- _TASK DIRECTIONS_
If a line in the material below has the word "building", copy it.

- _GIVEN RECORDS_

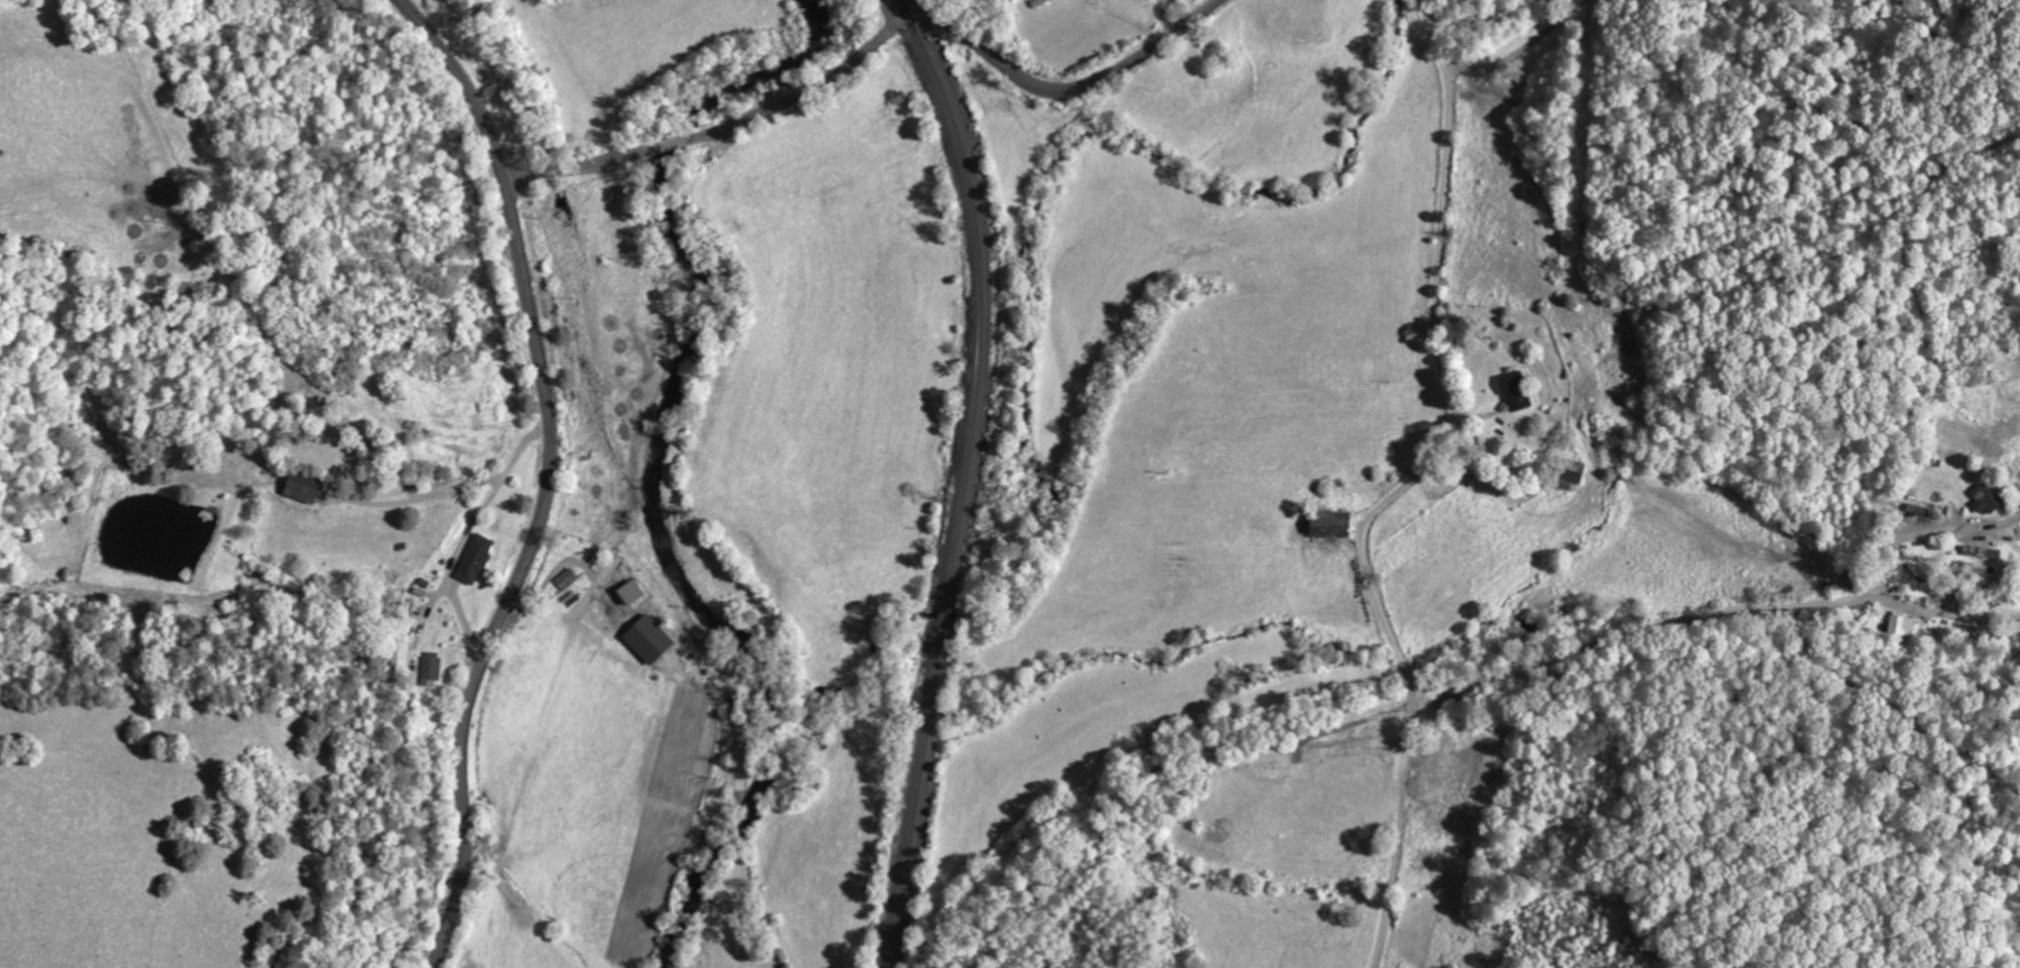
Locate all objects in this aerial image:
road: (895, 26)
road: (1543, 33)
road: (833, 56)
road: (527, 176)
building: (1514, 391)
road: (547, 476)
building: (1570, 476)
railway: (962, 478)
road: (1406, 485)
building: (302, 488)
building: (1987, 499)
building: (1329, 525)
road: (1883, 548)
building: (474, 559)
building: (566, 580)
building: (629, 592)
road: (1943, 612)
building: (1901, 624)
road: (1638, 633)
building: (648, 639)
building: (432, 666)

- _RESPONSE BELOW_
building: (1514, 391)
building: (1570, 476)
building: (302, 488)
building: (1987, 499)
building: (1329, 525)
building: (474, 559)
building: (566, 580)
building: (629, 592)
building: (1901, 624)
building: (648, 639)
building: (432, 666)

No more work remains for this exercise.